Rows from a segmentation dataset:
···

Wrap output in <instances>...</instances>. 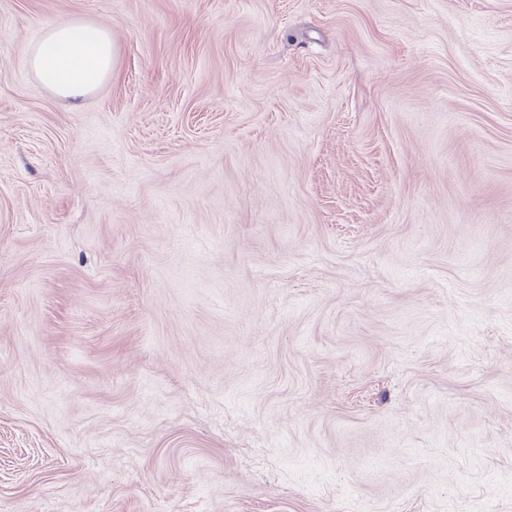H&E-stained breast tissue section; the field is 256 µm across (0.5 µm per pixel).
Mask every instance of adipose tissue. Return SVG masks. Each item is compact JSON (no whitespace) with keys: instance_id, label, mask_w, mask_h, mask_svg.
<instances>
[{"instance_id":"obj_1","label":"adipose tissue","mask_w":512,"mask_h":512,"mask_svg":"<svg viewBox=\"0 0 512 512\" xmlns=\"http://www.w3.org/2000/svg\"><path fill=\"white\" fill-rule=\"evenodd\" d=\"M111 32L71 19L46 24L39 42L28 46L30 71L57 97L80 102L112 74Z\"/></svg>"}]
</instances>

···

**WHAT YOU HAVE TO DO**: Copy out every line from the one containing "Mask every instance" to the end of the material, both ends included.

**ANSWER TO THE EXERCISE**:
Mask every instance of adipose tissue. Return SVG masks. Each item is compact JSON (no whitespace) with keys: instance_id, label, mask_w, mask_h, mask_svg.
<instances>
[{"instance_id":"obj_1","label":"adipose tissue","mask_w":512,"mask_h":512,"mask_svg":"<svg viewBox=\"0 0 512 512\" xmlns=\"http://www.w3.org/2000/svg\"><path fill=\"white\" fill-rule=\"evenodd\" d=\"M111 32L71 19L46 24L39 42L28 46L30 71L57 97L80 102L112 74Z\"/></svg>"}]
</instances>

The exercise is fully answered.